What you should do
Locate the line that contains "Mask **carcinoma**. Return". Print it and each following line through the end of the listing, verbatim, and nothing more.

Task inputs
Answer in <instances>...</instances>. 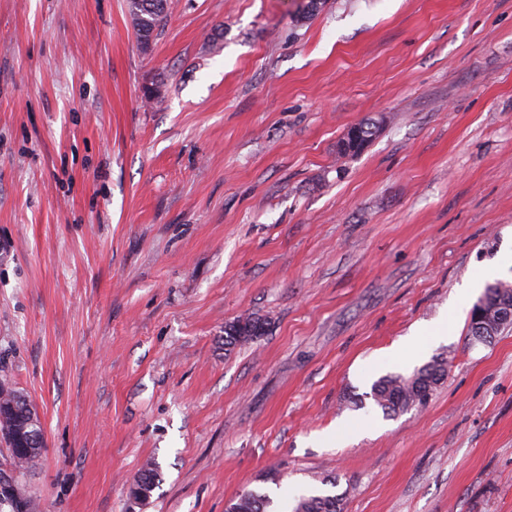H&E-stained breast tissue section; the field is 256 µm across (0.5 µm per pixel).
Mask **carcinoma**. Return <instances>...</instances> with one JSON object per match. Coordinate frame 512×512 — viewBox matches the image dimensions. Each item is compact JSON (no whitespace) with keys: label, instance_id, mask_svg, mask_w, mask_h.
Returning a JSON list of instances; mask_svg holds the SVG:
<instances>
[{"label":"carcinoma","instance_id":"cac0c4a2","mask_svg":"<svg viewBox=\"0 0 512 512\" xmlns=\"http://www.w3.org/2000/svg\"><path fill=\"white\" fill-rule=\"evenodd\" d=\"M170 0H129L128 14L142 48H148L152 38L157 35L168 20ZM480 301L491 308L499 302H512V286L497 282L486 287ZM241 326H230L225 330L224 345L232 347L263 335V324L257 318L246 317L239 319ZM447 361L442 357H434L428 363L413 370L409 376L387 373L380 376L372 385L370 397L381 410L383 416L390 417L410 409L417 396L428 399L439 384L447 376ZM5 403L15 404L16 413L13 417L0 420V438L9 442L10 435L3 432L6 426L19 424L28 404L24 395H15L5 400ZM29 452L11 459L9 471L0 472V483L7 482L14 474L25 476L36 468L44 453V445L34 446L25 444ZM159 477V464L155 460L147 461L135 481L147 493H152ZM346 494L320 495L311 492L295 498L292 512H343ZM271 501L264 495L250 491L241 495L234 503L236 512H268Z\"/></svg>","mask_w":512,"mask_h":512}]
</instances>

Output
Mask **carcinoma**. Return <instances>...</instances> with one JSON object per match. Coordinate frame 512×512 — viewBox matches the image dimensions. Each item is compact JSON (no whitespace) with keys: label, instance_id, mask_svg, mask_w, mask_h.
Returning a JSON list of instances; mask_svg holds the SVG:
<instances>
[{"label":"carcinoma","instance_id":"cac0c4a2","mask_svg":"<svg viewBox=\"0 0 512 512\" xmlns=\"http://www.w3.org/2000/svg\"><path fill=\"white\" fill-rule=\"evenodd\" d=\"M170 0H129L128 14L142 48H148L152 38L157 35L168 20ZM480 301L491 308L499 302H512V286L497 282L486 287ZM241 326H230L225 330L224 345L232 347L263 335V324L257 318L246 317L239 319ZM447 361L442 357H434L428 363L413 370L409 376L387 373L380 376L372 385L370 397L381 410L383 416L390 417L410 409L417 396L428 399L439 384L447 376ZM5 403L15 404L16 413L13 417L0 420V438L9 442L10 435L3 432L6 426L19 424L28 404L24 395H15L5 400ZM29 452L11 459L9 471L0 472V483L7 482L14 474L25 476L36 468L44 453V445L34 446L25 444ZM159 477V464L155 460L147 461L135 481L147 493H152ZM346 494L320 495L311 492L295 498L292 512H343ZM271 501L264 495L250 491L241 495L234 503L236 512H268Z\"/></svg>","mask_w":512,"mask_h":512}]
</instances>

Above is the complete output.